Below are some records; print every one of them exactly.

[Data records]
+===+
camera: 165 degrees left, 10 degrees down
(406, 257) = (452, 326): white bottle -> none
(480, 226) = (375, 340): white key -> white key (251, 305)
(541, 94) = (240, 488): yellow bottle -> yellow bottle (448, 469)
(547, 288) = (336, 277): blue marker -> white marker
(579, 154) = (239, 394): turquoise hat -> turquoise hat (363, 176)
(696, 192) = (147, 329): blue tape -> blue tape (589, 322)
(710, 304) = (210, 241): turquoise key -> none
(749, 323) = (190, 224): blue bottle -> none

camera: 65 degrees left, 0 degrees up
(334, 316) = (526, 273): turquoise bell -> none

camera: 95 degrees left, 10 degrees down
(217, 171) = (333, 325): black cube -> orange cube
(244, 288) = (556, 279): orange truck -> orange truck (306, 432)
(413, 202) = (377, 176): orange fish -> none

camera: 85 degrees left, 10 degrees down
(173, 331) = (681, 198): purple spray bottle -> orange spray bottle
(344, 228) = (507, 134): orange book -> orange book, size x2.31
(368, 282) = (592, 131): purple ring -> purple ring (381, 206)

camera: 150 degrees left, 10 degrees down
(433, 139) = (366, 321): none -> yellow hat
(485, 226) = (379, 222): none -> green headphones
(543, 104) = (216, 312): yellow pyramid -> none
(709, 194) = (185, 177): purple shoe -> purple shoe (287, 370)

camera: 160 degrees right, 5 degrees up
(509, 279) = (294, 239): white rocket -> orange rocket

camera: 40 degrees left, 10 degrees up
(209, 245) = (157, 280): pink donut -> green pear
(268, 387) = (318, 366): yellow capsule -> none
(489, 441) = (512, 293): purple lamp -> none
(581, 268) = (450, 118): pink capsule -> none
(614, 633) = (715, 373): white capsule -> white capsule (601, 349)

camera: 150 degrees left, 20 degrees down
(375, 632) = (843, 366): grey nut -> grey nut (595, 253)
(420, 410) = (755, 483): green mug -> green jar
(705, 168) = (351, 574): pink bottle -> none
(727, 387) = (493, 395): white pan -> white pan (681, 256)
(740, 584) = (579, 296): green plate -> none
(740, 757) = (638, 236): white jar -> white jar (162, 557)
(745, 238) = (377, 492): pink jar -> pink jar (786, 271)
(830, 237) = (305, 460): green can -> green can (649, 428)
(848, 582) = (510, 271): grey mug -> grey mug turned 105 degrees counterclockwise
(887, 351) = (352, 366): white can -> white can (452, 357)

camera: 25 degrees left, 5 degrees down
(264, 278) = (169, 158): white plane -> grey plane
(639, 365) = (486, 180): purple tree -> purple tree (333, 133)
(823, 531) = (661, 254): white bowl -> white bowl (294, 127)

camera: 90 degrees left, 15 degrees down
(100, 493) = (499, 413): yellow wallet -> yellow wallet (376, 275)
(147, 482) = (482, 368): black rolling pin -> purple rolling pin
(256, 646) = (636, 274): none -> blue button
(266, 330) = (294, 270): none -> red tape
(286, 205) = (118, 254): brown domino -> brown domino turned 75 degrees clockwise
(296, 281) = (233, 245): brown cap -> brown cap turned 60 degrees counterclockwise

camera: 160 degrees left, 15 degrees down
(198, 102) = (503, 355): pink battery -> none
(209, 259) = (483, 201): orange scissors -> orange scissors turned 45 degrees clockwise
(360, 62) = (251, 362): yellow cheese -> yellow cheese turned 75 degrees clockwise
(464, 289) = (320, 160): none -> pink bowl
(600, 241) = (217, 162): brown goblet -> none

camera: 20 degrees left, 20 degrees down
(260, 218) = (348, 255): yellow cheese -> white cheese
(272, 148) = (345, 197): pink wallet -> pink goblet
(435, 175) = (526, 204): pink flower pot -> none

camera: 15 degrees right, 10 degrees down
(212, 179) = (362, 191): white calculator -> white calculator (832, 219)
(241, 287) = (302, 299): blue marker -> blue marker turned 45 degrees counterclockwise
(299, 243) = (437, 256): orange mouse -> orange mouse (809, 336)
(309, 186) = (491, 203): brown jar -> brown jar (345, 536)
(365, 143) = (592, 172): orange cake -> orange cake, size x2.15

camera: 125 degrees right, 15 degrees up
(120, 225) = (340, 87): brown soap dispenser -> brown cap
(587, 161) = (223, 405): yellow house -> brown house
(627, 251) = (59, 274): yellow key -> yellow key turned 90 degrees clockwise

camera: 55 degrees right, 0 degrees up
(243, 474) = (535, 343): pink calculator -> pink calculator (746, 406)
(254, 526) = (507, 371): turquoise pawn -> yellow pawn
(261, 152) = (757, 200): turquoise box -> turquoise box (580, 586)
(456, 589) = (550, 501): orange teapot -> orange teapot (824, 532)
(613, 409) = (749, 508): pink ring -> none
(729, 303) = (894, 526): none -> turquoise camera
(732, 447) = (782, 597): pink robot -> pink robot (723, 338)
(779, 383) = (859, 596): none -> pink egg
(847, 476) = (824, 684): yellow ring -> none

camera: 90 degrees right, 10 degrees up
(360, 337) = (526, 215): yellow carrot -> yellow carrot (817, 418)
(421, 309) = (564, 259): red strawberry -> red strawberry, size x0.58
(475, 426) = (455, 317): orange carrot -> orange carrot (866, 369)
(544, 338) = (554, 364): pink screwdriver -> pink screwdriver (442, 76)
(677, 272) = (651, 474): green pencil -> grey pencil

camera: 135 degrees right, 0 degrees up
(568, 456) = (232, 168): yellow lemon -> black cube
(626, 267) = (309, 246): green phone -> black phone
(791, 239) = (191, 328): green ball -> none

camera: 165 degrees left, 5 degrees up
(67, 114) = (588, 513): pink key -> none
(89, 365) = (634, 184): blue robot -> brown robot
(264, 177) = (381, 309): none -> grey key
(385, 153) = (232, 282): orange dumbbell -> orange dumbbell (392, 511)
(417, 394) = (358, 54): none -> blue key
+===+
* **Answer to the problem**:
camera: 165 degrees left, 10 degrees down
(406, 257) = (452, 326): white bottle -> none
(480, 226) = (375, 340): white key -> white key (251, 305)
(541, 94) = (240, 488): yellow bottle -> yellow bottle (448, 469)
(547, 288) = (336, 277): blue marker -> white marker
(579, 154) = (239, 394): turquoise hat -> turquoise hat (363, 176)
(696, 192) = (147, 329): blue tape -> blue tape (589, 322)
(710, 304) = (210, 241): turquoise key -> none
(749, 323) = (190, 224): blue bottle -> none

camera: 65 degrees left, 0 degrees up
(334, 316) = (526, 273): turquoise bell -> none

camera: 95 degrees left, 10 degrees down
(217, 171) = (333, 325): black cube -> orange cube
(244, 288) = (556, 279): orange truck -> orange truck (306, 432)
(413, 202) = (377, 176): orange fish -> none

camera: 85 degrees left, 10 degrees down
(173, 331) = (681, 198): purple spray bottle -> orange spray bottle
(344, 228) = (507, 134): orange book -> orange book, size x2.31
(368, 282) = (592, 131): purple ring -> purple ring (381, 206)

camera: 150 degrees left, 10 degrees down
(433, 139) = (366, 321): none -> yellow hat
(485, 226) = (379, 222): none -> green headphones
(543, 104) = (216, 312): yellow pyramid -> none
(709, 194) = (185, 177): purple shoe -> purple shoe (287, 370)

camera: 160 degrees right, 5 degrees up
(509, 279) = (294, 239): white rocket -> orange rocket

camera: 40 degrees left, 10 degrees up
(209, 245) = (157, 280): pink donut -> green pear
(268, 387) = (318, 366): yellow capsule -> none
(489, 441) = (512, 293): purple lamp -> none
(581, 268) = (450, 118): pink capsule -> none
(614, 633) = (715, 373): white capsule -> white capsule (601, 349)

camera: 150 degrees left, 20 degrees down
(375, 632) = (843, 366): grey nut -> grey nut (595, 253)
(420, 410) = (755, 483): green mug -> green jar
(705, 168) = (351, 574): pink bottle -> none
(727, 387) = (493, 395): white pan -> white pan (681, 256)
(740, 584) = (579, 296): green plate -> none
(740, 757) = (638, 236): white jar -> white jar (162, 557)
(745, 238) = (377, 492): pink jar -> pink jar (786, 271)
(830, 237) = (305, 460): green can -> green can (649, 428)
(848, 582) = (510, 271): grey mug -> grey mug turned 105 degrees counterclockwise
(887, 351) = (352, 366): white can -> white can (452, 357)

camera: 25 degrees left, 5 degrees down
(264, 278) = (169, 158): white plane -> grey plane
(639, 365) = (486, 180): purple tree -> purple tree (333, 133)
(823, 531) = (661, 254): white bowl -> white bowl (294, 127)

camera: 90 degrees left, 15 degrees down
(100, 493) = (499, 413): yellow wallet -> yellow wallet (376, 275)
(147, 482) = (482, 368): black rolling pin -> purple rolling pin
(256, 646) = (636, 274): none -> blue button
(266, 330) = (294, 270): none -> red tape
(286, 205) = (118, 254): brown domino -> brown domino turned 75 degrees clockwise
(296, 281) = (233, 245): brown cap -> brown cap turned 60 degrees counterclockwise

camera: 160 degrees left, 15 degrees down
(198, 102) = (503, 355): pink battery -> none
(209, 259) = (483, 201): orange scissors -> orange scissors turned 45 degrees clockwise
(360, 62) = (251, 362): yellow cheese -> yellow cheese turned 75 degrees clockwise
(464, 289) = (320, 160): none -> pink bowl
(600, 241) = (217, 162): brown goblet -> none

camera: 20 degrees left, 20 degrees down
(260, 218) = (348, 255): yellow cheese -> white cheese
(272, 148) = (345, 197): pink wallet -> pink goblet
(435, 175) = (526, 204): pink flower pot -> none

camera: 15 degrees right, 10 degrees down
(212, 179) = (362, 191): white calculator -> white calculator (832, 219)
(241, 287) = (302, 299): blue marker -> blue marker turned 45 degrees counterclockwise
(299, 243) = (437, 256): orange mouse -> orange mouse (809, 336)
(309, 186) = (491, 203): brown jar -> brown jar (345, 536)
(365, 143) = (592, 172): orange cake -> orange cake, size x2.15

camera: 125 degrees right, 15 degrees up
(120, 225) = (340, 87): brown soap dispenser -> brown cap
(587, 161) = (223, 405): yellow house -> brown house
(627, 251) = (59, 274): yellow key -> yellow key turned 90 degrees clockwise

camera: 55 degrees right, 0 degrees up
(243, 474) = (535, 343): pink calculator -> pink calculator (746, 406)
(254, 526) = (507, 371): turquoise pawn -> yellow pawn
(261, 152) = (757, 200): turquoise box -> turquoise box (580, 586)
(456, 589) = (550, 501): orange teapot -> orange teapot (824, 532)
(613, 409) = (749, 508): pink ring -> none
(729, 303) = (894, 526): none -> turquoise camera
(732, 447) = (782, 597): pink robot -> pink robot (723, 338)
(779, 383) = (859, 596): none -> pink egg
(847, 476) = (824, 684): yellow ring -> none

camera: 90 degrees right, 10 degrees up
(360, 337) = (526, 215): yellow carrot -> yellow carrot (817, 418)
(421, 309) = (564, 259): red strawberry -> red strawberry, size x0.58
(475, 426) = (455, 317): orange carrot -> orange carrot (866, 369)
(544, 338) = (554, 364): pink screwdriver -> pink screwdriver (442, 76)
(677, 272) = (651, 474): green pencil -> grey pencil

camera: 135 degrees right, 0 degrees up
(568, 456) = (232, 168): yellow lemon -> black cube
(626, 267) = (309, 246): green phone -> black phone
(791, 239) = (191, 328): green ball -> none

camera: 165 degrees left, 5 degrees up
(67, 114) = (588, 513): pink key -> none
(89, 365) = (634, 184): blue robot -> brown robot
(264, 177) = (381, 309): none -> grey key
(385, 153) = (232, 282): orange dumbbell -> orange dumbbell (392, 511)
(417, 394) = (358, 54): none -> blue key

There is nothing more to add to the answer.